Task instructions:
For the records below, print the lines from the line with "camera: 145 degrees left, 0 degrees up" through the line with "(211, 371) = (661, 555): red spoon -> none" exactly as written; include both end lines and exclude the rest.

Source material:
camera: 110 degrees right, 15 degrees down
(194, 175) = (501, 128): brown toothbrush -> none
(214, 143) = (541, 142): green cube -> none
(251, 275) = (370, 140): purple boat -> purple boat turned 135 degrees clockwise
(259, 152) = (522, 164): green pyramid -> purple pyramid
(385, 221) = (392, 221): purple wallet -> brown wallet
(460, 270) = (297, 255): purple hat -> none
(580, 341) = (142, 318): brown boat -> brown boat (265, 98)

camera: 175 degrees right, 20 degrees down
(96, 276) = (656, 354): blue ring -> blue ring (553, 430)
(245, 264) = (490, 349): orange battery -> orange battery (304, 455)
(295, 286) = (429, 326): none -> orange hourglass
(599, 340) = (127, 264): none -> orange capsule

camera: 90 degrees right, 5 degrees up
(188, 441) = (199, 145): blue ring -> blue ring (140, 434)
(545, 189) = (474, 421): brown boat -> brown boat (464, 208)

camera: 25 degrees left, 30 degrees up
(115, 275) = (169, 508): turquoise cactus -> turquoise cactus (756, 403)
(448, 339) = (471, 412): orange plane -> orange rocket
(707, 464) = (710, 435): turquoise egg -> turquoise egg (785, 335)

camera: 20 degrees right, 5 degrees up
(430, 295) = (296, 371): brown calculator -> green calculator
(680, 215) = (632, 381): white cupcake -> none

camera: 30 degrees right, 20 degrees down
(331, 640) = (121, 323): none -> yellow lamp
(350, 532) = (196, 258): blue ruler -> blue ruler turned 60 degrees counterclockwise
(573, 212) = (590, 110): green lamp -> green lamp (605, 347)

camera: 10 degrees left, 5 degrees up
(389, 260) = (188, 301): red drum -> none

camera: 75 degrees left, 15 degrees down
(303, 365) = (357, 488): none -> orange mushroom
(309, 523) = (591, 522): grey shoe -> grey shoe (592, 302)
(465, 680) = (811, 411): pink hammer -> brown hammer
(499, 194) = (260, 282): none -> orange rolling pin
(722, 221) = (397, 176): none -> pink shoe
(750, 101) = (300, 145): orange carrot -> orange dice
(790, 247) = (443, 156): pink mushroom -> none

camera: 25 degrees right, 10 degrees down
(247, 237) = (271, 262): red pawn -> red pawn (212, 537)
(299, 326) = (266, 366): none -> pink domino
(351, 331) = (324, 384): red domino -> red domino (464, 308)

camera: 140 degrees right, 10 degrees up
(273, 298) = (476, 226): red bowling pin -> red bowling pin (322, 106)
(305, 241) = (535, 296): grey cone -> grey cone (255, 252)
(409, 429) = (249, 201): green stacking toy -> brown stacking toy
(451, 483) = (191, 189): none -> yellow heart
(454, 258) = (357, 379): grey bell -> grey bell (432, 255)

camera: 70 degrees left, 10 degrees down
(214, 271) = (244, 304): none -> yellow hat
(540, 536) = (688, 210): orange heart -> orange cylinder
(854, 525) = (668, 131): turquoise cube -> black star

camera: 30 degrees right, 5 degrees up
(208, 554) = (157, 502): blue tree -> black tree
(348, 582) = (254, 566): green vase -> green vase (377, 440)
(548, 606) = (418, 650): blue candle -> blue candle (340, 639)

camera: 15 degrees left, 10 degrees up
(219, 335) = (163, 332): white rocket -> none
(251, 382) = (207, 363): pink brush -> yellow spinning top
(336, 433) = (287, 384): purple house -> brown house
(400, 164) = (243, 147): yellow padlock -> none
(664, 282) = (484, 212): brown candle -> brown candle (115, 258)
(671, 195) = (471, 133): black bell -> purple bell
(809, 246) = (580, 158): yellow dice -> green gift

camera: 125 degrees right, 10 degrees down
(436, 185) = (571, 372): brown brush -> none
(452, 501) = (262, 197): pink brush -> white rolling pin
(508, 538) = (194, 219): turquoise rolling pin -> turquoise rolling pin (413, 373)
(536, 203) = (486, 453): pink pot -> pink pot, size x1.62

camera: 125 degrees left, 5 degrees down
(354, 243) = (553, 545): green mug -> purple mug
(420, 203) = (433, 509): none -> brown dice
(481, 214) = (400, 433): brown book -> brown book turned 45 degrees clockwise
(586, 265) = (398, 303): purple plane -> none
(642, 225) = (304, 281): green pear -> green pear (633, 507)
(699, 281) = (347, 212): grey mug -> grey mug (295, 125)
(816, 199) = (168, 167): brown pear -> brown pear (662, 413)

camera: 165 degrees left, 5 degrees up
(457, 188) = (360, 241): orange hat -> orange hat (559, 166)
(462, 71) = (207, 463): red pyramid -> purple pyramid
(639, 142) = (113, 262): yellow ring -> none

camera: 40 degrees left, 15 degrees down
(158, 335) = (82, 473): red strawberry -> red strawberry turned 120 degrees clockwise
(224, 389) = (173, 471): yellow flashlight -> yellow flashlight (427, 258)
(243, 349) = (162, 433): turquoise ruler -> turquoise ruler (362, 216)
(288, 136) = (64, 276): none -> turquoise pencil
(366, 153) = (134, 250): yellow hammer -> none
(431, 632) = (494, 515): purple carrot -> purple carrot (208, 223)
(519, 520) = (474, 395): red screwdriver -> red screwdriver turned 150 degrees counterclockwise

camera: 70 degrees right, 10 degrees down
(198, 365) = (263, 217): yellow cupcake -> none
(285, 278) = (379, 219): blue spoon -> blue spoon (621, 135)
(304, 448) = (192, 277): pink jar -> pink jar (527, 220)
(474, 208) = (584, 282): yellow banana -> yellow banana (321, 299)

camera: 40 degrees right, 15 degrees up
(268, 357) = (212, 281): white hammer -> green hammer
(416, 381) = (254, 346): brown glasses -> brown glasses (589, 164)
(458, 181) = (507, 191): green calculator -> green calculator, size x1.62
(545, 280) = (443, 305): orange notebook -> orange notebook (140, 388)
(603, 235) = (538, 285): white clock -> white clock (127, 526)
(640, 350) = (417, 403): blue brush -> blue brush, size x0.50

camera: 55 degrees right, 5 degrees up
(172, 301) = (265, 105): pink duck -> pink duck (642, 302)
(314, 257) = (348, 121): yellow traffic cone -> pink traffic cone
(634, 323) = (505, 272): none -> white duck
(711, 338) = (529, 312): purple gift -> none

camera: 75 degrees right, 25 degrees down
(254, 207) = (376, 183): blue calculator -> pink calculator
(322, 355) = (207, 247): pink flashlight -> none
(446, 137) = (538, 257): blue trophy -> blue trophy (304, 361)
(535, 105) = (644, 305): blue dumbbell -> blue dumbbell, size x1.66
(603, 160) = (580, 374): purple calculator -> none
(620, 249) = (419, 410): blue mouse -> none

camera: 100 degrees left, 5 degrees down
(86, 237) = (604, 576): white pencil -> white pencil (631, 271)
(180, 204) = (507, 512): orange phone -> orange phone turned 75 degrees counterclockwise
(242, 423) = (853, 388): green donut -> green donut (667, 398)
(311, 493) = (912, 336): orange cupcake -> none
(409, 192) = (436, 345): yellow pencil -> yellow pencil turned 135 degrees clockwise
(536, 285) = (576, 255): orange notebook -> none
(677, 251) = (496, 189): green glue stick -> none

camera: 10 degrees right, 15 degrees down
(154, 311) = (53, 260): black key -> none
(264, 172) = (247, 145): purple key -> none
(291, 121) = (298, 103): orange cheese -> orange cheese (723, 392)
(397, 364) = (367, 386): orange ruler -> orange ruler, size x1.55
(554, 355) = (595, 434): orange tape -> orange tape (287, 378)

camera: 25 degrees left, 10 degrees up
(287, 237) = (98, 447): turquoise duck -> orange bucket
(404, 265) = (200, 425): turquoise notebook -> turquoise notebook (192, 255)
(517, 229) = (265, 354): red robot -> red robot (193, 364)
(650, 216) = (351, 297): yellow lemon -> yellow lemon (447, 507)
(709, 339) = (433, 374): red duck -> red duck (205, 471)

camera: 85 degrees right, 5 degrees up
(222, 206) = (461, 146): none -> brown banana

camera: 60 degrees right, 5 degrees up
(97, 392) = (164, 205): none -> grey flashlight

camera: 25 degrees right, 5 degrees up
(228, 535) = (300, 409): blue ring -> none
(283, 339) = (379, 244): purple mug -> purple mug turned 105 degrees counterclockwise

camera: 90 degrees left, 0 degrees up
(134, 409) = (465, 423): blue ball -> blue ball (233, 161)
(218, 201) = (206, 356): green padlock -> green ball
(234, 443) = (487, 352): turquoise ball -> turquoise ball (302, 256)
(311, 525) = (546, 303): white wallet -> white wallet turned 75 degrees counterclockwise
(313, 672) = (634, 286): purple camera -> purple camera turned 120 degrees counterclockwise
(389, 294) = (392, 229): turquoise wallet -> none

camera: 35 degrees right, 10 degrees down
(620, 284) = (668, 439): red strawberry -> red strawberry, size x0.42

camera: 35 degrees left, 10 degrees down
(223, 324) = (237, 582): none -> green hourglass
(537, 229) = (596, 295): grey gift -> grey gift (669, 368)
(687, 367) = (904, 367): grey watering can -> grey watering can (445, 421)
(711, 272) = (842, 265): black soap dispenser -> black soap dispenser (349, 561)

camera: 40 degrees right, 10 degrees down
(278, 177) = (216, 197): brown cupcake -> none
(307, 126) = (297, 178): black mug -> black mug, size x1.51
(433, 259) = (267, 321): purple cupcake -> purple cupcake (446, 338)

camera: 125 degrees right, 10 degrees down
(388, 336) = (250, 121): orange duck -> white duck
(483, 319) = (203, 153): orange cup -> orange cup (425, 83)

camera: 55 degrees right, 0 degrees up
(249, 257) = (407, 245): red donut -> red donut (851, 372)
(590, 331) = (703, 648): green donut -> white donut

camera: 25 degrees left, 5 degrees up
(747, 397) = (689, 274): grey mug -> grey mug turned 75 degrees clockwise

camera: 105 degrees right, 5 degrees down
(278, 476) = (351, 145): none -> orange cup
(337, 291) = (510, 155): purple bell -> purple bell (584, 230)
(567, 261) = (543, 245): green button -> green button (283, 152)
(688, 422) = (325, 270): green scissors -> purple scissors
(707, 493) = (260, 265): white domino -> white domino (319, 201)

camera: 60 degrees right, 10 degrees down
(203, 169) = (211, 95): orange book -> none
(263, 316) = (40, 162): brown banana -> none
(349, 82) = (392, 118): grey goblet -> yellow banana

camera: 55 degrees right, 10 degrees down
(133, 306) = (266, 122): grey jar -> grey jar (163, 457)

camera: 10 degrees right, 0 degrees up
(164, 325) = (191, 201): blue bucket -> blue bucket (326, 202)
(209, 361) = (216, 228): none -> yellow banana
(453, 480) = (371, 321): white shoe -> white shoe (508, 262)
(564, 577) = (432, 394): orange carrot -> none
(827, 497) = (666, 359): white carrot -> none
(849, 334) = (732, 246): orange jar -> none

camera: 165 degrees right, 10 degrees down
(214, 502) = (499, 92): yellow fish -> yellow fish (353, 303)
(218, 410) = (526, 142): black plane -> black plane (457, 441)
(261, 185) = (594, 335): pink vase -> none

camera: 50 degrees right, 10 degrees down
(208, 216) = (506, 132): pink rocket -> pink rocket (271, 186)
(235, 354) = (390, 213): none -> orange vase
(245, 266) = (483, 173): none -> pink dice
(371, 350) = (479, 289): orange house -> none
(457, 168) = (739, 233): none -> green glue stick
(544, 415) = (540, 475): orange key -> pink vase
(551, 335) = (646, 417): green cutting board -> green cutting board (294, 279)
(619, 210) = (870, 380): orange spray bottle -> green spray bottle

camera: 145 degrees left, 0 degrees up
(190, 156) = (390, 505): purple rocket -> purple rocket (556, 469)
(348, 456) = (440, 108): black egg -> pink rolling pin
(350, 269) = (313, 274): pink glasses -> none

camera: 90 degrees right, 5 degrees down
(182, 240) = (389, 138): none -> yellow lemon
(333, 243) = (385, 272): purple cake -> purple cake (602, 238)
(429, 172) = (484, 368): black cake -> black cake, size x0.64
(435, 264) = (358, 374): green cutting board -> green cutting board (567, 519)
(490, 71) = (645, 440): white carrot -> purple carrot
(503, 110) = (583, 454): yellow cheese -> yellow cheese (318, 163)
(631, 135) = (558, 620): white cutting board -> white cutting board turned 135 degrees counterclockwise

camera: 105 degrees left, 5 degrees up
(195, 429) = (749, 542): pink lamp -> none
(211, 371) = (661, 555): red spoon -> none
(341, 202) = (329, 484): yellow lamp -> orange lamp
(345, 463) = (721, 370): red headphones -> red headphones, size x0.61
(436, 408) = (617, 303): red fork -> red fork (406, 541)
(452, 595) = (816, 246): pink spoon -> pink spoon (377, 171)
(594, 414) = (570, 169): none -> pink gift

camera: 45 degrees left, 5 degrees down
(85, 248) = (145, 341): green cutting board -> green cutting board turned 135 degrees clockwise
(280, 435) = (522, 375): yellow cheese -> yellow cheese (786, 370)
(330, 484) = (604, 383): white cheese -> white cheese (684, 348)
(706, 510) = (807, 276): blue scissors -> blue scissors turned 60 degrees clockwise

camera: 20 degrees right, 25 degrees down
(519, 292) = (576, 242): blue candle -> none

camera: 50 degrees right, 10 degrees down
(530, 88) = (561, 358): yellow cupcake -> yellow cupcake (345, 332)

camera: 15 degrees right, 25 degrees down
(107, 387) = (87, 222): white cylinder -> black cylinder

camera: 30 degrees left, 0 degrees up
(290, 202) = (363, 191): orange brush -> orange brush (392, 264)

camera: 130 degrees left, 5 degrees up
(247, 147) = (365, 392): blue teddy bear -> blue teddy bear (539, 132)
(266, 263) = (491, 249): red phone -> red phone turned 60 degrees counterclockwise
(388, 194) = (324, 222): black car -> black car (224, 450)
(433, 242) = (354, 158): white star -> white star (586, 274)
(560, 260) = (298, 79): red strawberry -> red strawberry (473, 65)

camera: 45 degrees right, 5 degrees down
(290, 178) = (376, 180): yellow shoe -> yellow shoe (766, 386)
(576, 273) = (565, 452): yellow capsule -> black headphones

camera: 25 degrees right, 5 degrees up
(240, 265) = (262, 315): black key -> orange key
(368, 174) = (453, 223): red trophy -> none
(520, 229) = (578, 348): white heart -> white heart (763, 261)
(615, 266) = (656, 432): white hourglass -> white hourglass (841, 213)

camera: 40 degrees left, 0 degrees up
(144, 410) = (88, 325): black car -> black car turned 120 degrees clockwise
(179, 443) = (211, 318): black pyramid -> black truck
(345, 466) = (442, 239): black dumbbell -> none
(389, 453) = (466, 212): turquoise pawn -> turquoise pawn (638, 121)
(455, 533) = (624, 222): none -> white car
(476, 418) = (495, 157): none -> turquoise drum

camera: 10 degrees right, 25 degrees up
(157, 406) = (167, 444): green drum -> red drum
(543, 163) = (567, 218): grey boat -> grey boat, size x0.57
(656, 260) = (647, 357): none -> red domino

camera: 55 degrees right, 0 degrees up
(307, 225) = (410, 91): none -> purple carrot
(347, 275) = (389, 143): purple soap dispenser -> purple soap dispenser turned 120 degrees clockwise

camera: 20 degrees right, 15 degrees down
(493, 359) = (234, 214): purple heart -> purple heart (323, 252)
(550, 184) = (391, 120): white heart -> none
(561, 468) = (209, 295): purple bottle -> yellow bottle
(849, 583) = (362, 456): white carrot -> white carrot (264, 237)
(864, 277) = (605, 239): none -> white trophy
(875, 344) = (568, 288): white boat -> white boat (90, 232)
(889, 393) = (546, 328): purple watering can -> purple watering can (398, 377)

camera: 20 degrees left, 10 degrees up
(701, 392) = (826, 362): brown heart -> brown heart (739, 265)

Exercise output:
camera: 145 degrees left, 0 degrees up
(190, 156) = (390, 505): purple rocket -> purple rocket (556, 469)
(348, 456) = (440, 108): black egg -> pink rolling pin
(350, 269) = (313, 274): pink glasses -> none

camera: 90 degrees right, 5 degrees down
(182, 240) = (389, 138): none -> yellow lemon
(333, 243) = (385, 272): purple cake -> purple cake (602, 238)
(429, 172) = (484, 368): black cake -> black cake, size x0.64
(435, 264) = (358, 374): green cutting board -> green cutting board (567, 519)
(490, 71) = (645, 440): white carrot -> purple carrot
(503, 110) = (583, 454): yellow cheese -> yellow cheese (318, 163)
(631, 135) = (558, 620): white cutting board -> white cutting board turned 135 degrees counterclockwise

camera: 105 degrees left, 5 degrees up
(195, 429) = (749, 542): pink lamp -> none
(211, 371) = (661, 555): red spoon -> none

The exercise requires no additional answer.